• Data section
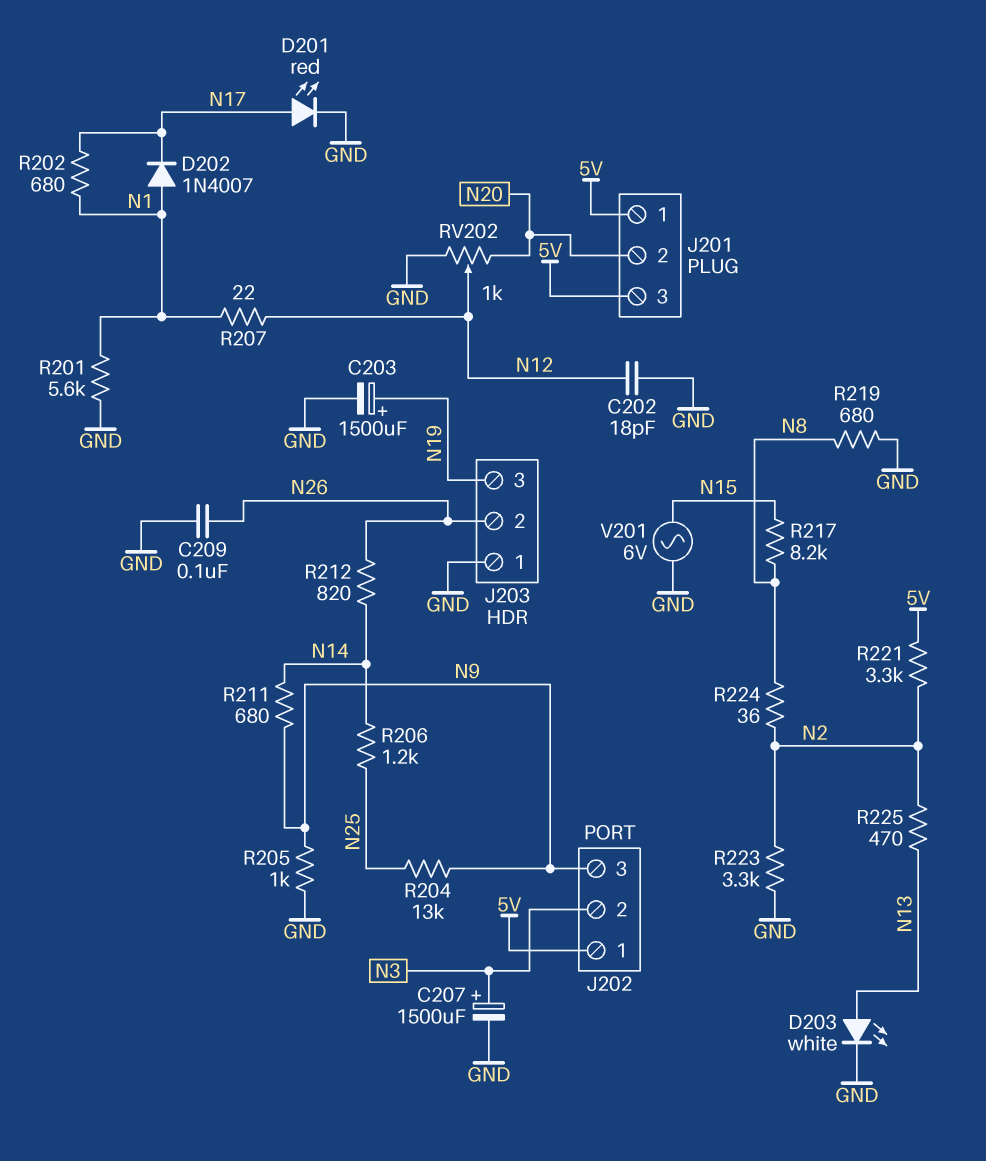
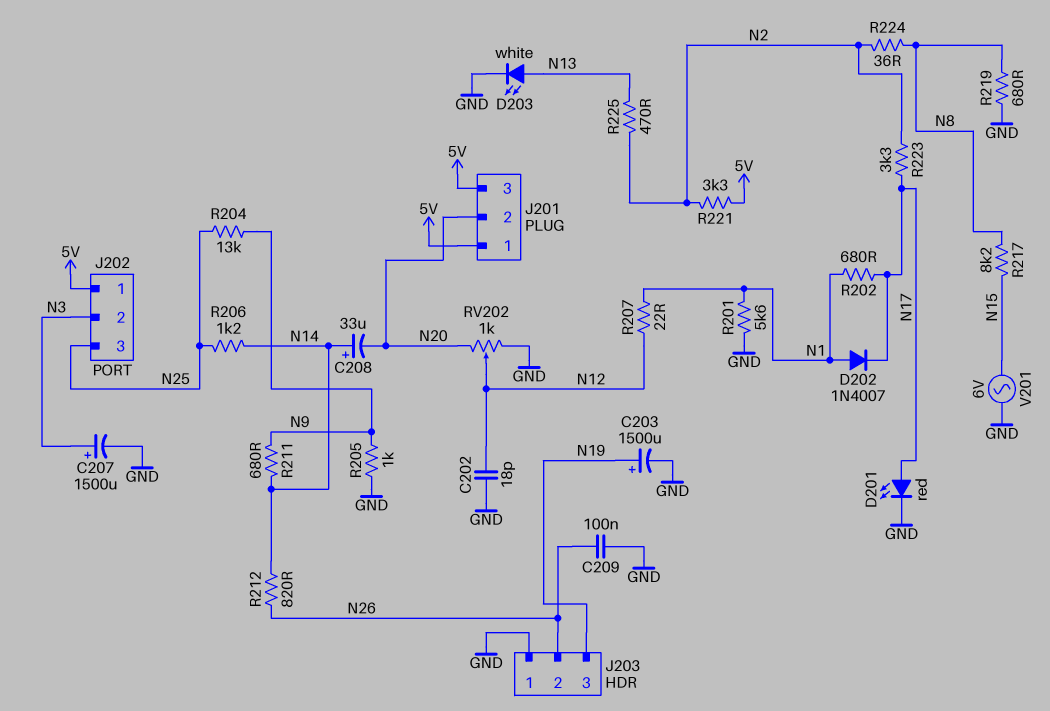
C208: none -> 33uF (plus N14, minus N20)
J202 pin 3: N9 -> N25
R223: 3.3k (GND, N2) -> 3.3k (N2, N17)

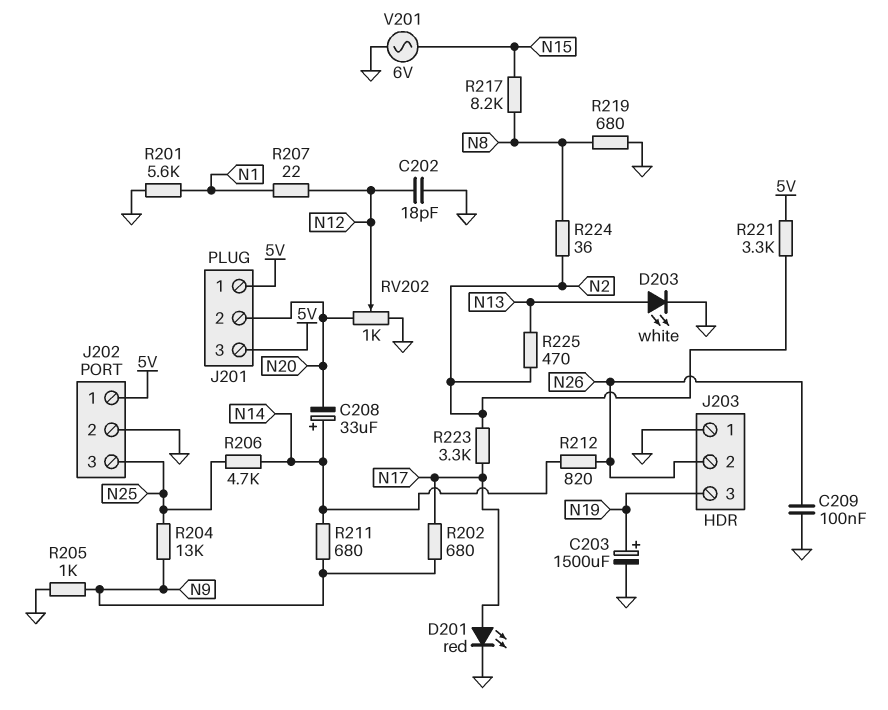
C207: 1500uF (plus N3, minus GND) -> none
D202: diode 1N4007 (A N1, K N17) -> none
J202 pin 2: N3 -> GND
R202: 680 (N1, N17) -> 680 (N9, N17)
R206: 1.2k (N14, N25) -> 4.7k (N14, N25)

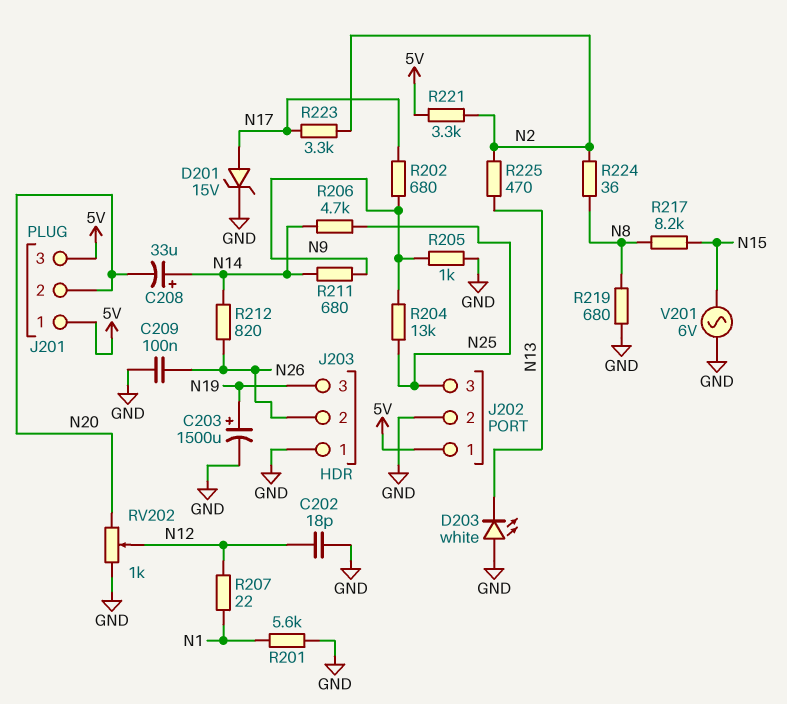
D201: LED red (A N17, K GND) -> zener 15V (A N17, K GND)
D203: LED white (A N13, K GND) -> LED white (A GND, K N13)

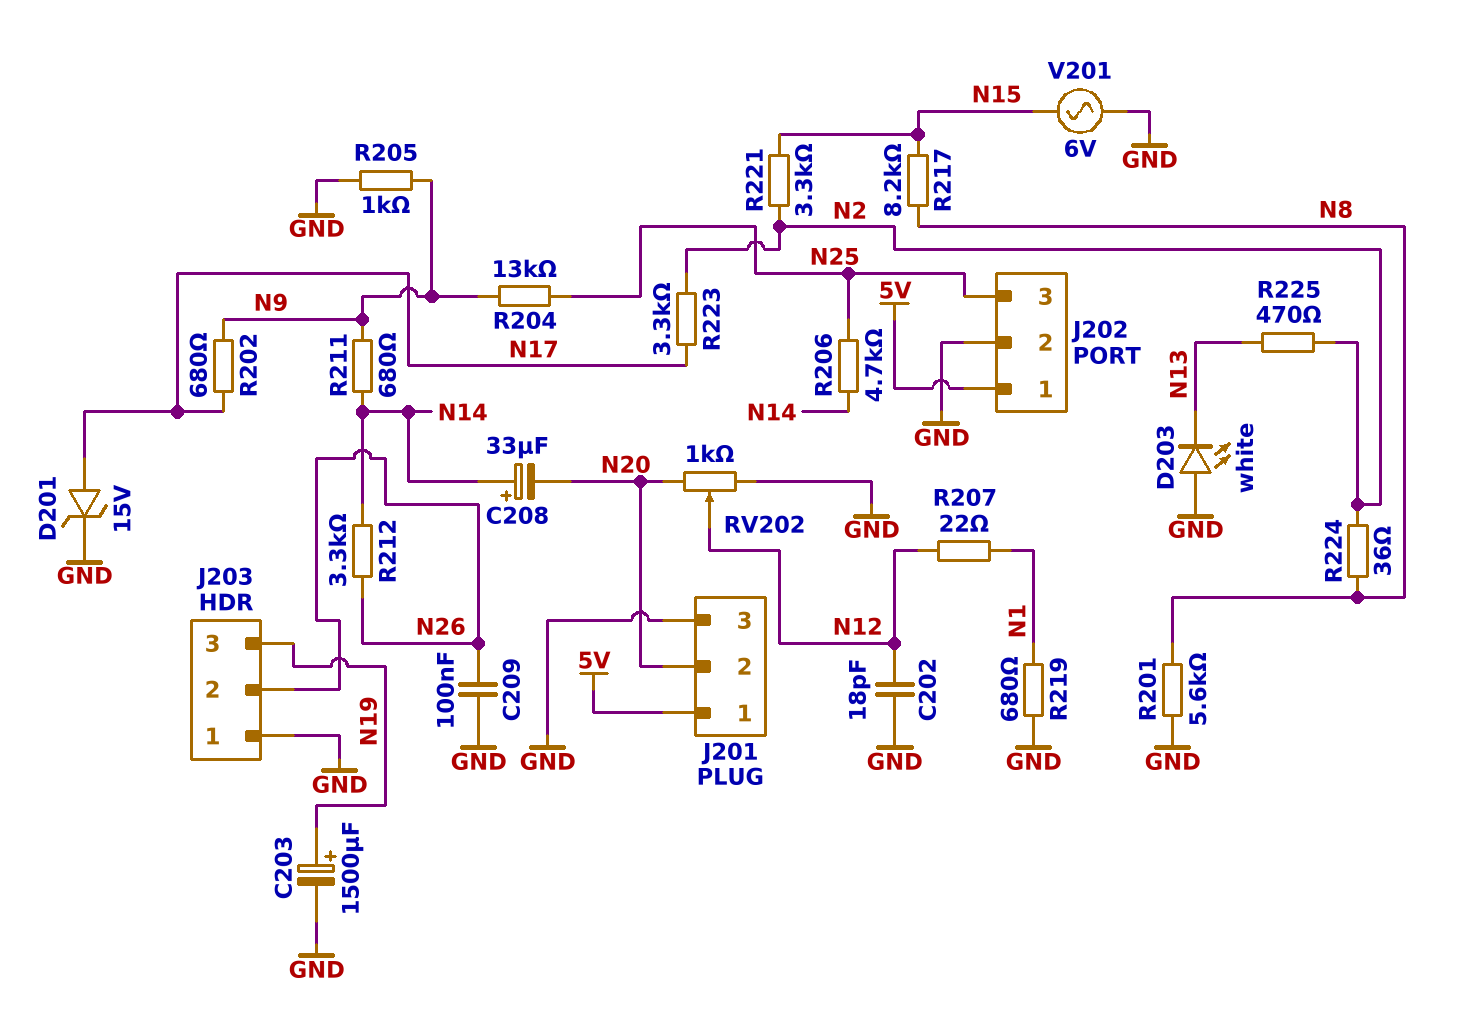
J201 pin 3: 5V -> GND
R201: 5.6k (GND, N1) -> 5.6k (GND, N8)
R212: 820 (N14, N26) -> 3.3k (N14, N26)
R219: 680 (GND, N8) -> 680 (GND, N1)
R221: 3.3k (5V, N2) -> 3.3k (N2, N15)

==

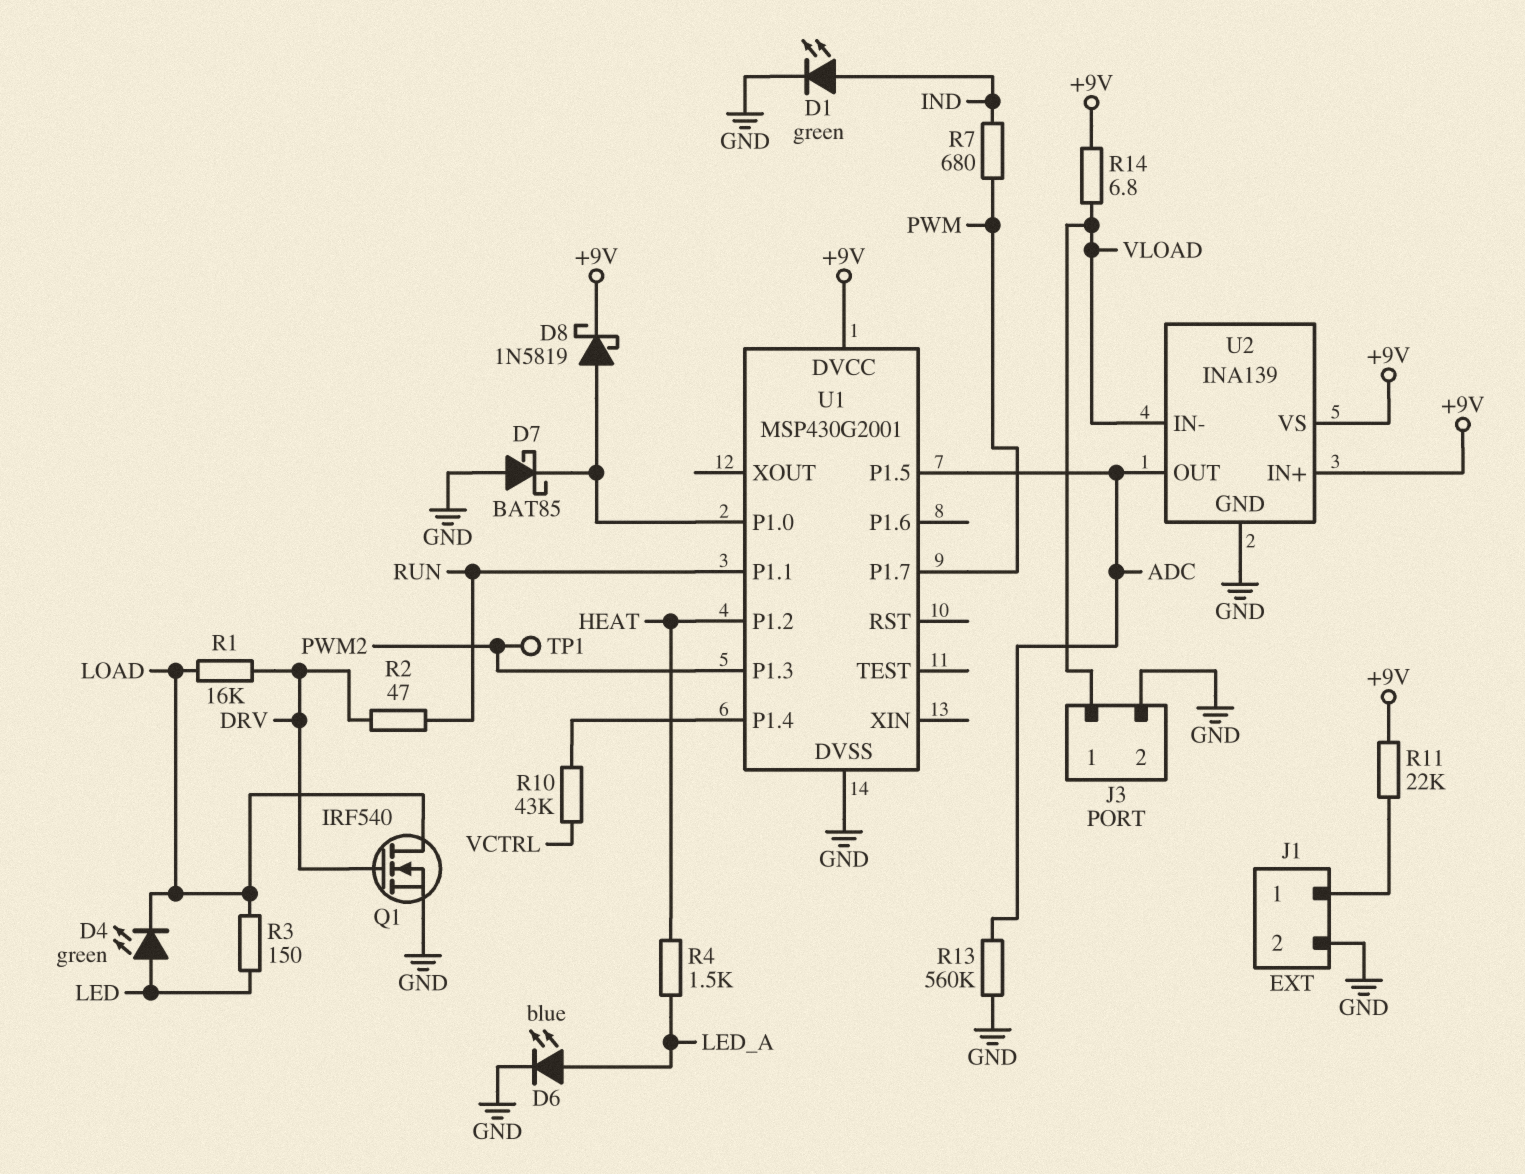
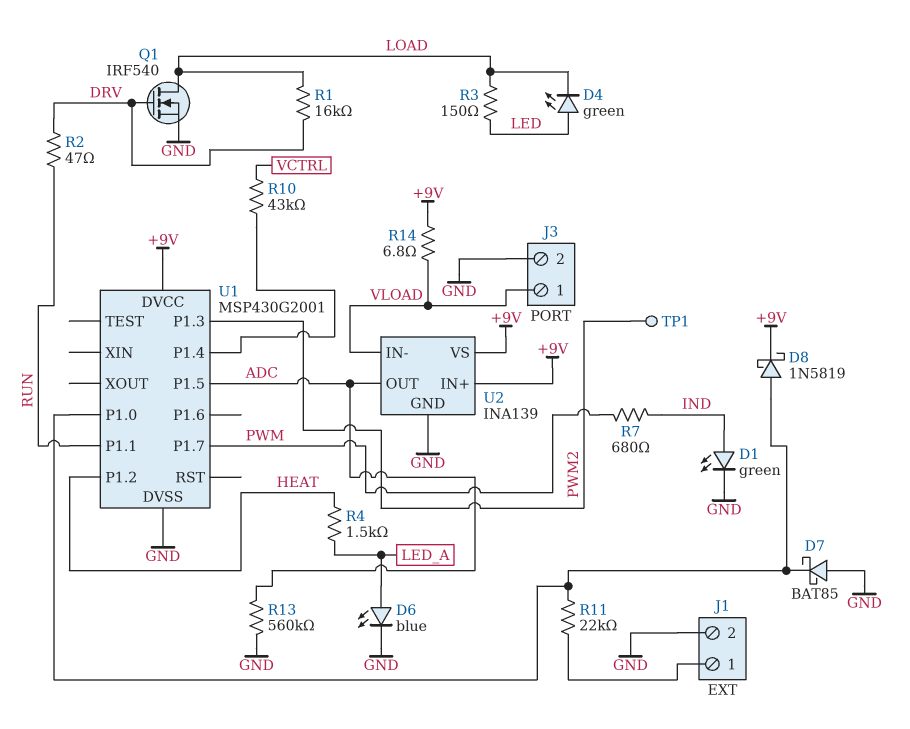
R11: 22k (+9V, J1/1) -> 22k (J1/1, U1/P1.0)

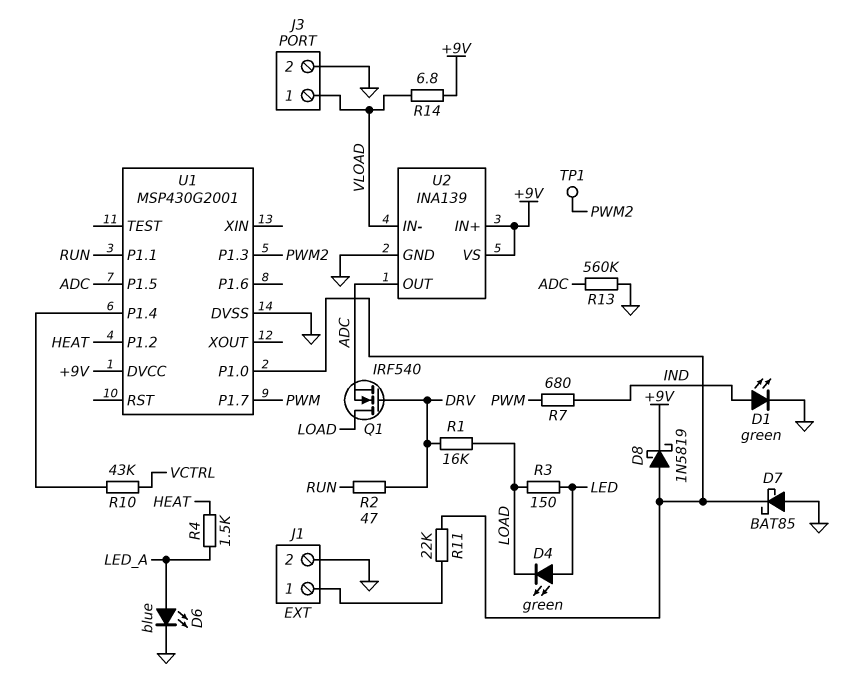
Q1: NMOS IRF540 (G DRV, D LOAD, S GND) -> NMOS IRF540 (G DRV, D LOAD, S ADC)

• What is being asked
Pictures aside, return exactly the lines from the data above, starting at the line that has "R11: 22k (+9V, J1/1) -> 22k (J1/1, U1/P1.0)" and ending at the line that has "Q1: NMOS IRF540", both included.

• Written answer
R11: 22k (+9V, J1/1) -> 22k (J1/1, U1/P1.0)

Q1: NMOS IRF540 (G DRV, D LOAD, S GND) -> NMOS IRF540 (G DRV, D LOAD, S ADC)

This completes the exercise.